## RECORDS FOR THIS EXERCISE
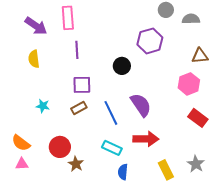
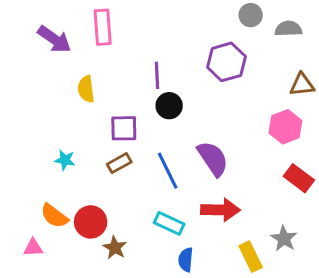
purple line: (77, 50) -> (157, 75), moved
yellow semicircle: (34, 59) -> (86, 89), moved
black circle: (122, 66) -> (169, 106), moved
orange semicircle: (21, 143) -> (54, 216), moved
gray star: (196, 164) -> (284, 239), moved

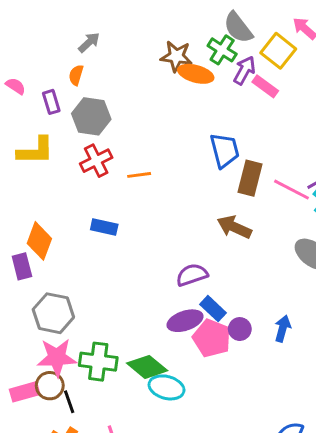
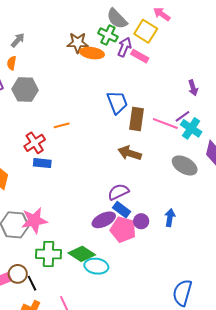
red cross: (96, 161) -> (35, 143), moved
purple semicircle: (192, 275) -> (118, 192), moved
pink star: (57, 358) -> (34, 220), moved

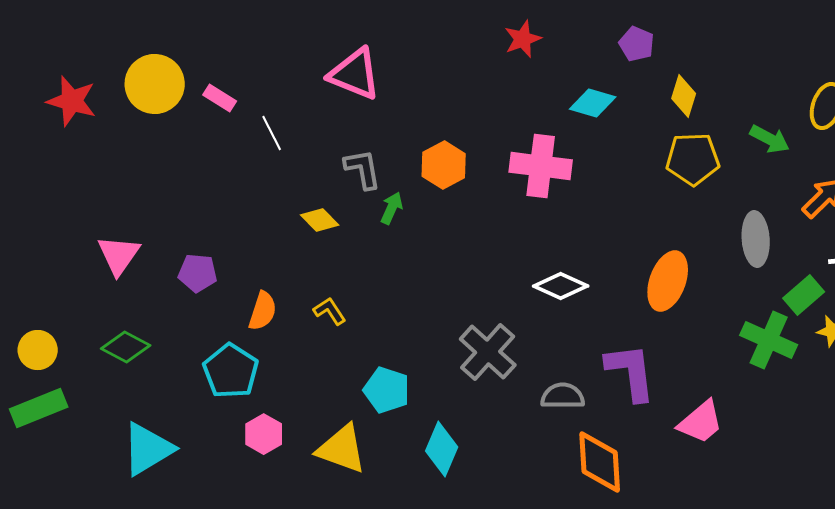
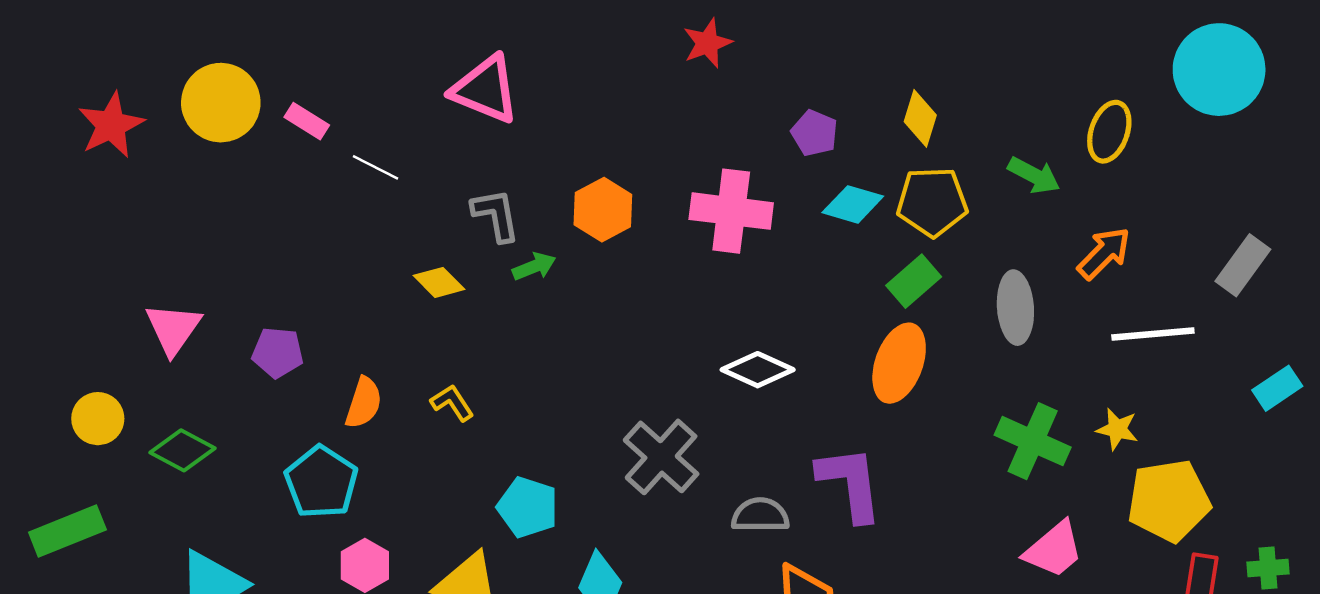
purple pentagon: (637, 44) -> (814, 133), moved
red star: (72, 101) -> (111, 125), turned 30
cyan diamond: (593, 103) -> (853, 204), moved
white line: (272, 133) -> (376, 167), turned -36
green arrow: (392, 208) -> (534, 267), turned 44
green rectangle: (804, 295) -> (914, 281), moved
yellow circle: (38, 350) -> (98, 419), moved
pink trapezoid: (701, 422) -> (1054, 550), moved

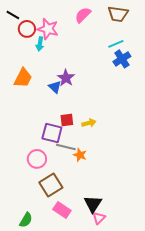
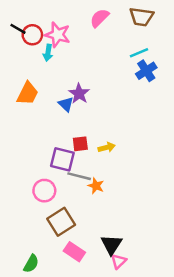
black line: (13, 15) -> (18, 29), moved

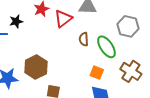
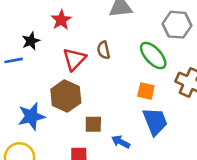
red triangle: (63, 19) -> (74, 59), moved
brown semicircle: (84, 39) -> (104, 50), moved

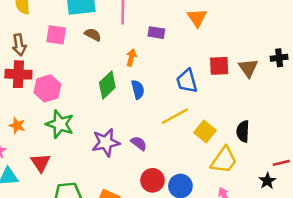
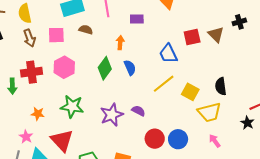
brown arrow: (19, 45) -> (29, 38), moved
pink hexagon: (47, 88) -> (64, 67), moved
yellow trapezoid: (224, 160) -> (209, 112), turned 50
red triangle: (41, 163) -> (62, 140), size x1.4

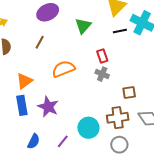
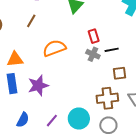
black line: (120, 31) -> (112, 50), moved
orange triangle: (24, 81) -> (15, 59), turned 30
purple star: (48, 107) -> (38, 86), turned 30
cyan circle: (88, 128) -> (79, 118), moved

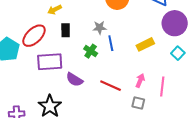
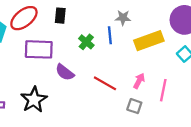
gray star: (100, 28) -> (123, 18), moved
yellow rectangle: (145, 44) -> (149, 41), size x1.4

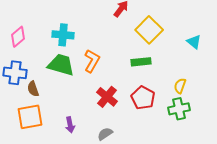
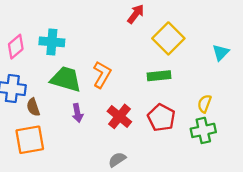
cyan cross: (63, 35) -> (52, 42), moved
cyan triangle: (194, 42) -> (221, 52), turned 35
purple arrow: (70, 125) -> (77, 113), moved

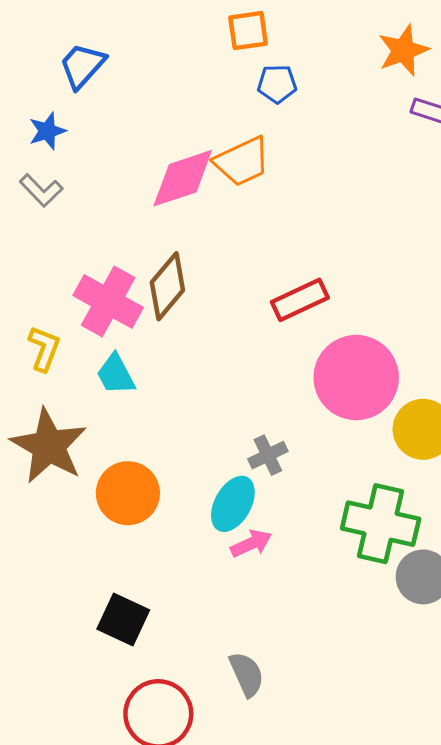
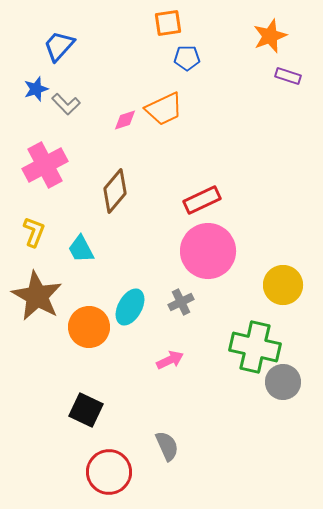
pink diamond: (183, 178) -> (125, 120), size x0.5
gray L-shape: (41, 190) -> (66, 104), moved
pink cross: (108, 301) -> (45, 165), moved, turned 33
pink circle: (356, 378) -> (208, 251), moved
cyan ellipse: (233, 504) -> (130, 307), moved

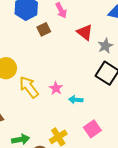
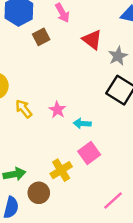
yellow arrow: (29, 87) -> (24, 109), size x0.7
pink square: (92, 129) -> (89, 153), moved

## PROMPT
The records are to be retyped in full and exactly, with no image carried over.

## RESULT OF THE EXERCISE
purple line: (77, 50) -> (157, 75), moved
yellow semicircle: (34, 59) -> (86, 89), moved
black circle: (122, 66) -> (169, 106), moved
orange semicircle: (21, 143) -> (54, 216), moved
gray star: (196, 164) -> (284, 239), moved

red cross: (96, 161) -> (35, 143), moved
purple semicircle: (192, 275) -> (118, 192), moved
pink star: (57, 358) -> (34, 220), moved

purple pentagon: (637, 44) -> (814, 133), moved
red star: (72, 101) -> (111, 125), turned 30
cyan diamond: (593, 103) -> (853, 204), moved
white line: (272, 133) -> (376, 167), turned -36
green arrow: (392, 208) -> (534, 267), turned 44
green rectangle: (804, 295) -> (914, 281), moved
yellow circle: (38, 350) -> (98, 419), moved
pink trapezoid: (701, 422) -> (1054, 550), moved

black line: (13, 15) -> (18, 29), moved

red triangle: (63, 19) -> (74, 59), moved
brown semicircle: (84, 39) -> (104, 50), moved

brown arrow: (19, 45) -> (29, 38), moved
pink hexagon: (47, 88) -> (64, 67), moved
yellow trapezoid: (224, 160) -> (209, 112), turned 50
red triangle: (41, 163) -> (62, 140), size x1.4

black line: (120, 31) -> (112, 50), moved
orange triangle: (24, 81) -> (15, 59), turned 30
purple star: (48, 107) -> (38, 86), turned 30
cyan circle: (88, 128) -> (79, 118), moved

gray star: (100, 28) -> (123, 18), moved
yellow rectangle: (145, 44) -> (149, 41), size x1.4

cyan cross: (63, 35) -> (52, 42), moved
cyan triangle: (194, 42) -> (221, 52), turned 35
purple arrow: (70, 125) -> (77, 113), moved

pink diamond: (183, 178) -> (125, 120), size x0.5
gray L-shape: (41, 190) -> (66, 104), moved
pink cross: (108, 301) -> (45, 165), moved, turned 33
pink circle: (356, 378) -> (208, 251), moved
cyan ellipse: (233, 504) -> (130, 307), moved

yellow arrow: (29, 87) -> (24, 109), size x0.7
pink square: (92, 129) -> (89, 153), moved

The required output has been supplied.